### [Problem requirements]
Nothing in the data may be altered as it is transcribed.

### [Provided records]
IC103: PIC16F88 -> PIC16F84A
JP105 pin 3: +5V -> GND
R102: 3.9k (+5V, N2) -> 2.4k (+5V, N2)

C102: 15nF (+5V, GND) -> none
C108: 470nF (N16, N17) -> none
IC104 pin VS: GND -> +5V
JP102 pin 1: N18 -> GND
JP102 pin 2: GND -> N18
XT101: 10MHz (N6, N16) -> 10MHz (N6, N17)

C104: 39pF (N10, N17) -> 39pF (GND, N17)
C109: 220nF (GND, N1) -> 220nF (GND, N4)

### [Written solution]
IC103: PIC16F88 -> PIC16F84A
JP105 pin 3: +5V -> GND
R102: 3.9k (+5V, N2) -> 2.4k (+5V, N2)

C102: 15nF (+5V, GND) -> none
C108: 470nF (N16, N17) -> none
IC104 pin VS: GND -> +5V
JP102 pin 1: N18 -> GND
JP102 pin 2: GND -> N18
XT101: 10MHz (N6, N16) -> 10MHz (N6, N17)

C104: 39pF (N10, N17) -> 39pF (GND, N17)
C109: 220nF (GND, N1) -> 220nF (GND, N4)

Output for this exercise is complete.